━━━━━ Supplied entries

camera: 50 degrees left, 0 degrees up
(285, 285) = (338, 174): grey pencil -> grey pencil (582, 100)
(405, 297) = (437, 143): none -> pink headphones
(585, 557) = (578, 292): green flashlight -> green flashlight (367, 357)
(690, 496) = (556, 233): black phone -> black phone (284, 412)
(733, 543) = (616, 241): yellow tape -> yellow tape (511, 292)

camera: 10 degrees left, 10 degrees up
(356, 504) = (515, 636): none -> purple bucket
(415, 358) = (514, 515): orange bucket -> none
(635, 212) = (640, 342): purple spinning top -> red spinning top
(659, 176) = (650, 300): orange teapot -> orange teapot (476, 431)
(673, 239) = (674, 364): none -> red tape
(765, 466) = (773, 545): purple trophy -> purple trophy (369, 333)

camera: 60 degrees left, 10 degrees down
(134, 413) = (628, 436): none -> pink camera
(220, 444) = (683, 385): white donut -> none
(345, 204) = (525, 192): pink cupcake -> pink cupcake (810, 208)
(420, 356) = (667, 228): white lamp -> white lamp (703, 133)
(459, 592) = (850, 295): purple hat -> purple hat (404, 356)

━━━━━━━━━━
━━━━━ Supplied entries

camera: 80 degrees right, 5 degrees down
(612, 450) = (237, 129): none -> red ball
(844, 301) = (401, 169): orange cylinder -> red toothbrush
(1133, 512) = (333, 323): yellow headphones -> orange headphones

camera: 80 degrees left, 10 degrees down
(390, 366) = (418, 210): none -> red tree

━━━━━━━━━━
━━━━━ Supplied entries

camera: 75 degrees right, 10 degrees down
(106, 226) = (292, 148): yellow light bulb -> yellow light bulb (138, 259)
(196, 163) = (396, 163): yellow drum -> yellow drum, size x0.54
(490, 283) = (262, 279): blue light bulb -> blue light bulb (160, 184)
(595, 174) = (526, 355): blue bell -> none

━━━━━━━━━━

■ Task details: Reproduce exactly the lines above from the line with "(415, 358) = (514, 515): orange" to the line with "(345, 204) = (525, 192): pink", including both, and add nothing.

■ Answer:
(415, 358) = (514, 515): orange bucket -> none
(635, 212) = (640, 342): purple spinning top -> red spinning top
(659, 176) = (650, 300): orange teapot -> orange teapot (476, 431)
(673, 239) = (674, 364): none -> red tape
(765, 466) = (773, 545): purple trophy -> purple trophy (369, 333)

camera: 60 degrees left, 10 degrees down
(134, 413) = (628, 436): none -> pink camera
(220, 444) = (683, 385): white donut -> none
(345, 204) = (525, 192): pink cupcake -> pink cupcake (810, 208)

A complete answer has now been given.